### GIVEN DATA:
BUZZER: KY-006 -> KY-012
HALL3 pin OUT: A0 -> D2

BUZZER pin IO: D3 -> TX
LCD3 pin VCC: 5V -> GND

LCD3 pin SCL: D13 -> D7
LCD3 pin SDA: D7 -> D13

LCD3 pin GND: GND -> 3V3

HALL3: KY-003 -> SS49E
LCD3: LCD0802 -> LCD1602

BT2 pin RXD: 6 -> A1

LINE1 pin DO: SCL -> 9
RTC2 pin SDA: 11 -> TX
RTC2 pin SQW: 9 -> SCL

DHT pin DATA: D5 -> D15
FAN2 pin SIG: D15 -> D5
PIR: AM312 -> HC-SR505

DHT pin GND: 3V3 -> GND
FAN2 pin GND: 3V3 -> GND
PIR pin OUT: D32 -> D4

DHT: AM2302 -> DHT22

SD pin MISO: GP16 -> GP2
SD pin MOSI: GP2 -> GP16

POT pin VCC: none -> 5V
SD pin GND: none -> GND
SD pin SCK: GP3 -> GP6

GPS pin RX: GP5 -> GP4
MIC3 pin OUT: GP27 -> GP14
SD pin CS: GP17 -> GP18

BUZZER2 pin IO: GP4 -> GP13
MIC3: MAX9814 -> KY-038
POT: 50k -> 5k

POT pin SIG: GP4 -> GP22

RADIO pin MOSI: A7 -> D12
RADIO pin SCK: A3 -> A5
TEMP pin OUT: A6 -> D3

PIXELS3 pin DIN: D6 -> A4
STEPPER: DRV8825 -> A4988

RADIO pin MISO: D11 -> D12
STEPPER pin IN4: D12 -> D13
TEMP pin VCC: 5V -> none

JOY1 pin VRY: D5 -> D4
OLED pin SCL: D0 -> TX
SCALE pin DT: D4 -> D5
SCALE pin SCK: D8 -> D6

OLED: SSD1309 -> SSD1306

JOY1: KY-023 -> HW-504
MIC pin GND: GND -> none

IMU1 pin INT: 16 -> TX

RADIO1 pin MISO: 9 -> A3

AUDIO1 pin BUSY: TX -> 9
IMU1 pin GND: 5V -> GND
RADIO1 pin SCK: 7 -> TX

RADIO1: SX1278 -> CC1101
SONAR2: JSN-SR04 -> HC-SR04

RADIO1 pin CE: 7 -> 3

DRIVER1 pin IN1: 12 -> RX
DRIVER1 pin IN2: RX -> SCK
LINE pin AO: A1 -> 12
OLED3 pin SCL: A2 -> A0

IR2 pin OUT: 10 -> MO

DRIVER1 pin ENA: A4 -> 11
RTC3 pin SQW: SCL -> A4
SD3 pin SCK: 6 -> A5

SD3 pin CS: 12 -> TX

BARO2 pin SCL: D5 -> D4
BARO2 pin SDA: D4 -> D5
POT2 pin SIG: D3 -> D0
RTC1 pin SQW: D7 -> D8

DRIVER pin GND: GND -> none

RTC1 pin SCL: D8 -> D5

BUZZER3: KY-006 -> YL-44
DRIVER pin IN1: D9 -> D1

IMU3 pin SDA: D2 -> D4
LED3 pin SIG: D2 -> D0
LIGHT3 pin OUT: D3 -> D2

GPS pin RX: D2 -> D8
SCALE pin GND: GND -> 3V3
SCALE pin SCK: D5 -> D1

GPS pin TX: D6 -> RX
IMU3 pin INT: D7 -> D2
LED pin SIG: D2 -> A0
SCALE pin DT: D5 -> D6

### EXERCISE DETAILS:
Lines from the top of the entries above to the line that contains "OLED pin SCL: D0 -> TX" should be set down exactly, please, with both ends kept and nothing added.

### WRITTEN ANSWER:
BUZZER: KY-006 -> KY-012
HALL3 pin OUT: A0 -> D2

BUZZER pin IO: D3 -> TX
LCD3 pin VCC: 5V -> GND

LCD3 pin SCL: D13 -> D7
LCD3 pin SDA: D7 -> D13

LCD3 pin GND: GND -> 3V3

HALL3: KY-003 -> SS49E
LCD3: LCD0802 -> LCD1602

BT2 pin RXD: 6 -> A1

LINE1 pin DO: SCL -> 9
RTC2 pin SDA: 11 -> TX
RTC2 pin SQW: 9 -> SCL

DHT pin DATA: D5 -> D15
FAN2 pin SIG: D15 -> D5
PIR: AM312 -> HC-SR505

DHT pin GND: 3V3 -> GND
FAN2 pin GND: 3V3 -> GND
PIR pin OUT: D32 -> D4

DHT: AM2302 -> DHT22

SD pin MISO: GP16 -> GP2
SD pin MOSI: GP2 -> GP16

POT pin VCC: none -> 5V
SD pin GND: none -> GND
SD pin SCK: GP3 -> GP6

GPS pin RX: GP5 -> GP4
MIC3 pin OUT: GP27 -> GP14
SD pin CS: GP17 -> GP18

BUZZER2 pin IO: GP4 -> GP13
MIC3: MAX9814 -> KY-038
POT: 50k -> 5k

POT pin SIG: GP4 -> GP22

RADIO pin MOSI: A7 -> D12
RADIO pin SCK: A3 -> A5
TEMP pin OUT: A6 -> D3

PIXELS3 pin DIN: D6 -> A4
STEPPER: DRV8825 -> A4988

RADIO pin MISO: D11 -> D12
STEPPER pin IN4: D12 -> D13
TEMP pin VCC: 5V -> none

JOY1 pin VRY: D5 -> D4
OLED pin SCL: D0 -> TX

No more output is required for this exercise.